Task prompt
Could you copy out every line of the records below word for word, leaving out the pictures?

[Entries drawn from a collection]
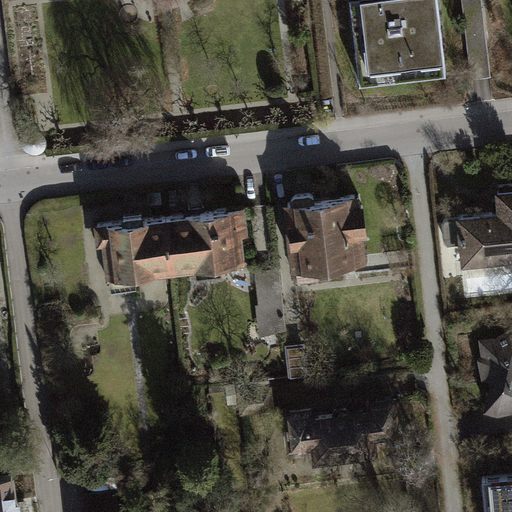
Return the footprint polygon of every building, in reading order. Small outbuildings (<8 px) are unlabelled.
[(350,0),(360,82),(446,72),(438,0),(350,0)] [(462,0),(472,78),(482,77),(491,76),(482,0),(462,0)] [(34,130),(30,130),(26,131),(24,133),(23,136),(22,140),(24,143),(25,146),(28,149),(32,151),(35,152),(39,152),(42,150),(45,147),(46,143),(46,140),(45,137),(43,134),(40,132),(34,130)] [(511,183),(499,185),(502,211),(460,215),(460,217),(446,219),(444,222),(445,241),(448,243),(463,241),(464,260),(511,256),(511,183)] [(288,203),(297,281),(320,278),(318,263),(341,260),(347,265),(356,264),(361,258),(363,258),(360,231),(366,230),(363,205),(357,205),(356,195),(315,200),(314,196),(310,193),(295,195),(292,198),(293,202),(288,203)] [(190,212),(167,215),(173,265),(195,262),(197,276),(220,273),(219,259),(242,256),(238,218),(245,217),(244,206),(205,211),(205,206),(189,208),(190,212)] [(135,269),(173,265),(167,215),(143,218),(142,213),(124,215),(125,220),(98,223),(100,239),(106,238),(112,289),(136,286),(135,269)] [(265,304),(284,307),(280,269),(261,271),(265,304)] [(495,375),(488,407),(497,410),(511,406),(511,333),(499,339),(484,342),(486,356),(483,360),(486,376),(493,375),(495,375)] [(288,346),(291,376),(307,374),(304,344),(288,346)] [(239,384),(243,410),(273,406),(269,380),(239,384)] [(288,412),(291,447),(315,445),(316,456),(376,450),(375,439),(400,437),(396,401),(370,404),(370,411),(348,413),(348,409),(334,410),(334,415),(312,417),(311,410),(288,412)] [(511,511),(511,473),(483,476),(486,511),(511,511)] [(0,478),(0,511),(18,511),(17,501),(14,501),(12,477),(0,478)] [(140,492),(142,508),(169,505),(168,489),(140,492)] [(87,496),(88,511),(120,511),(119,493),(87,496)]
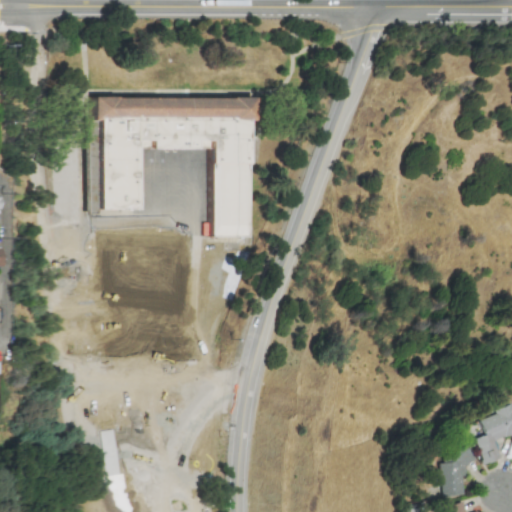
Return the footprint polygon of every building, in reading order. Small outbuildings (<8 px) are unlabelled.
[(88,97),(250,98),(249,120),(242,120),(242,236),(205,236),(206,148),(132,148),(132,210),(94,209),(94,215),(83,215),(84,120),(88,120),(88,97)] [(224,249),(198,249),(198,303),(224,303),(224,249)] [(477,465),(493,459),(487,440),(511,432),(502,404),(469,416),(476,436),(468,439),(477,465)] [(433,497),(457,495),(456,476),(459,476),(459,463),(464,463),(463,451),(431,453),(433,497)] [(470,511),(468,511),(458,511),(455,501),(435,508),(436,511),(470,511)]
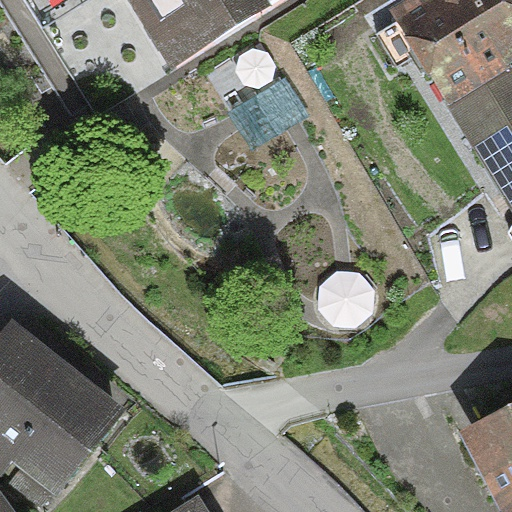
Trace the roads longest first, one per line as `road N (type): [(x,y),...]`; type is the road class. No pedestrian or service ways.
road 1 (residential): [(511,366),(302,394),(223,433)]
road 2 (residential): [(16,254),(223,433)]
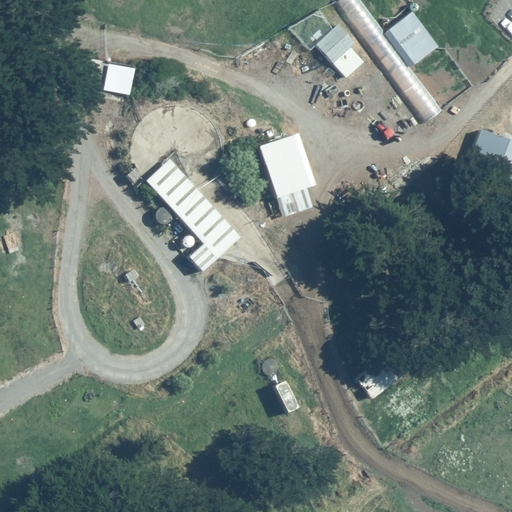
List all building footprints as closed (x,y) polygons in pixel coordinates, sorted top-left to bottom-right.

Task output
Return the footprint polygon of every building, in reading order. Small outbuildings (<8 px) are unlabelled.
[(350,0),(360,82),(446,72),(438,0),(350,0)] [(462,0),(472,78),(482,77),(491,76),(482,0),(462,0)] [(34,130),(30,130),(26,131),(24,133),(23,136),(22,140),(24,143),(25,146),(28,149),(32,151),(35,152),(39,152),(42,150),(45,147),(46,143),(46,140),(45,137),(43,134),(40,132),(34,130)] [(511,183),(499,185),(502,211),(460,215),(460,217),(446,219),(444,222),(445,241),(448,243),(463,241),(464,260),(511,256),(511,183)] [(288,203),(297,281),(320,278),(318,263),(341,260),(347,265),(356,264),(361,258),(363,258),(360,231),(366,230),(363,205),(357,205),(356,195),(315,200),(314,196),(310,193),(295,195),(292,198),(293,202),(288,203)] [(190,212),(167,215),(173,265),(195,262),(197,276),(220,273),(219,259),(242,256),(238,218),(245,217),(244,206),(205,211),(205,206),(189,208),(190,212)] [(135,269),(173,265),(167,215),(143,218),(142,213),(124,215),(125,220),(98,223),(100,239),(106,238),(112,289),(136,286),(135,269)] [(265,304),(284,307),(280,269),(261,271),(265,304)] [(495,375),(488,407),(497,410),(511,406),(511,333),(499,339),(484,342),(486,356),(483,360),(486,376),(493,375),(495,375)] [(288,346),(291,376),(307,374),(304,344),(288,346)] [(239,384),(243,410),(273,406),(269,380),(239,384)] [(288,412),(291,447),(315,445),(316,456),(376,450),(375,439),(400,437),(396,401),(370,404),(370,411),(348,413),(348,409),(334,410),(334,415),(312,417),(311,410),(288,412)] [(511,511),(511,473),(483,476),(486,511),(511,511)] [(0,478),(0,511),(18,511),(17,501),(14,501),(12,477),(0,478)] [(140,492),(142,508),(169,505),(168,489),(140,492)] [(87,496),(88,511),(120,511),(119,493),(87,496)]
Return the footprint polygon of every building, in reading order. Small outbuildings (<8 px) are unlabelled.
[(88,97),(250,98),(249,120),(242,120),(242,236),(205,236),(206,148),(132,148),(132,210),(94,209),(94,215),(83,215),(84,120),(88,120),(88,97)] [(224,249),(198,249),(198,303),(224,303),(224,249)] [(477,465),(493,459),(487,440),(511,432),(502,404),(469,416),(476,436),(468,439),(477,465)] [(433,497),(457,495),(456,476),(459,476),(459,463),(464,463),(463,451),(431,453),(433,497)] [(470,511),(468,511),(458,511),(455,501),(435,508),(436,511),(470,511)]
Trace the roads longest first, one per line as `road N (type): [(x,y),...]`; type is the road class. No pedestrian or service ways.
road 1 (residential): [(511,366),(302,394),(223,433)]
road 2 (residential): [(16,254),(223,433)]
List all building footprints as closed (x,y) polygons in pixel coordinates, sorted top-left to bottom-right.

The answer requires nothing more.